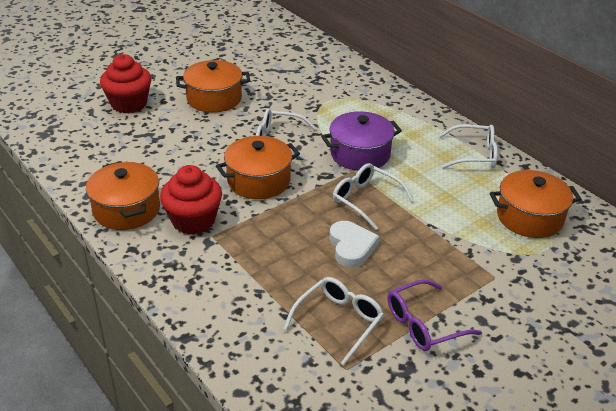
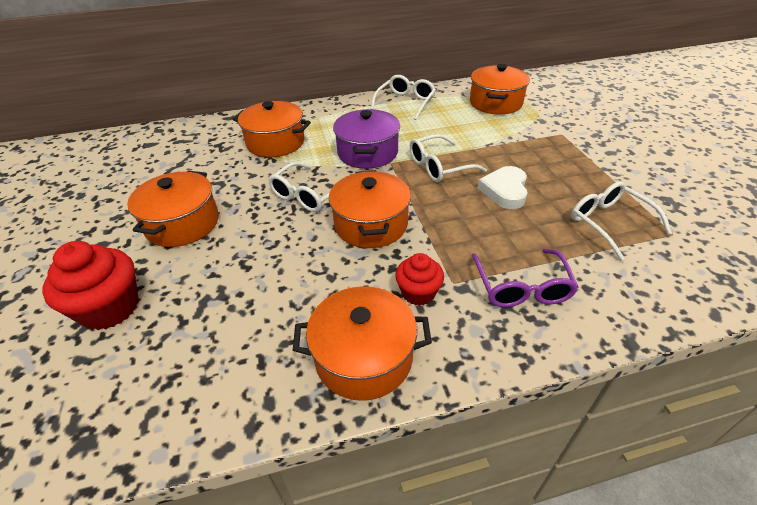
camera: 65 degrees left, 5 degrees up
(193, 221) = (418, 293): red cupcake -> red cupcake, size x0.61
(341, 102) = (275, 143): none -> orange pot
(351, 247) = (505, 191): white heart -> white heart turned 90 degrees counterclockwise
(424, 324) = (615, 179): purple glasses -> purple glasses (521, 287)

------------

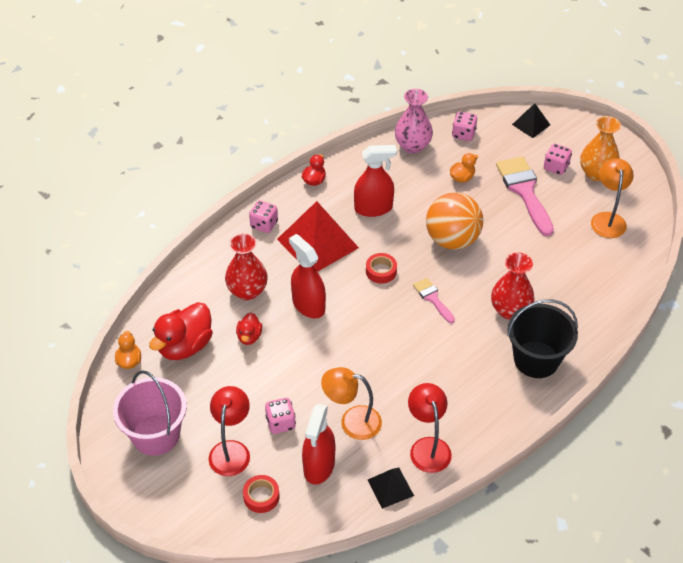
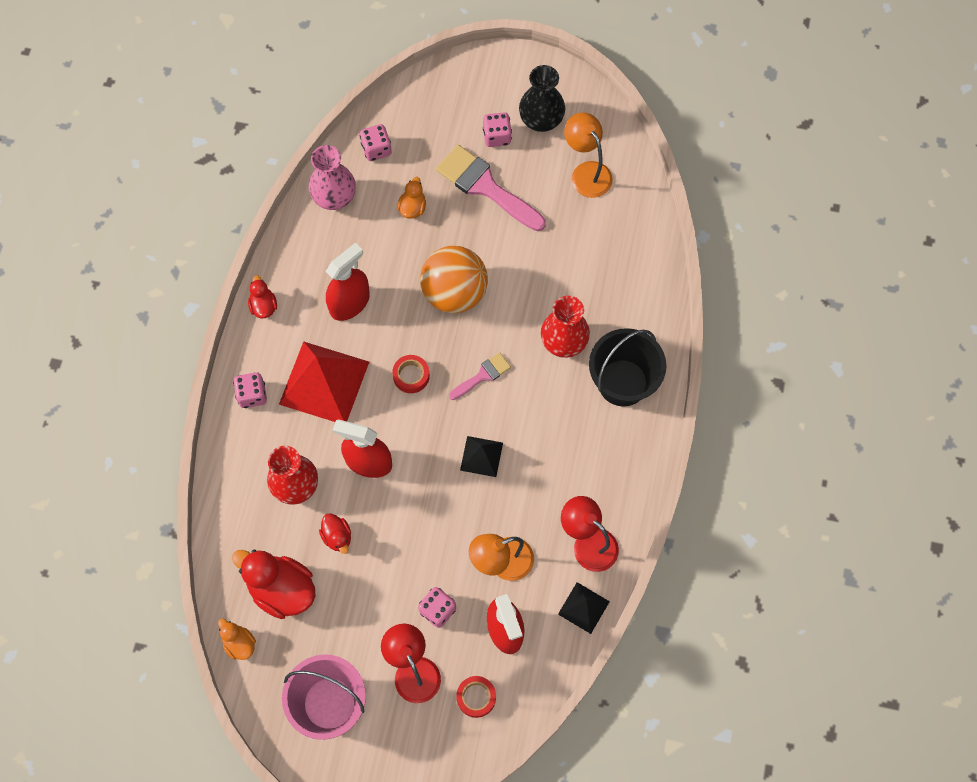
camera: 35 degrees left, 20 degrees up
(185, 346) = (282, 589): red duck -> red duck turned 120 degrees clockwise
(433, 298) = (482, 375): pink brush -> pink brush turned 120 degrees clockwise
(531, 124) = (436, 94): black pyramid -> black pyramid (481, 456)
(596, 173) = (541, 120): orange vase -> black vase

------------

EXERCISE GOAL = Copy every line from the records that holds the string "degrees".

RESULT OF THIS EXERCISE =
camera: 65 degrees left, 5 degrees up
(351, 247) = (505, 191): white heart -> white heart turned 90 degrees counterclockwise
camera: 35 degrees left, 20 degrees up
(185, 346) = (282, 589): red duck -> red duck turned 120 degrees clockwise
(433, 298) = (482, 375): pink brush -> pink brush turned 120 degrees clockwise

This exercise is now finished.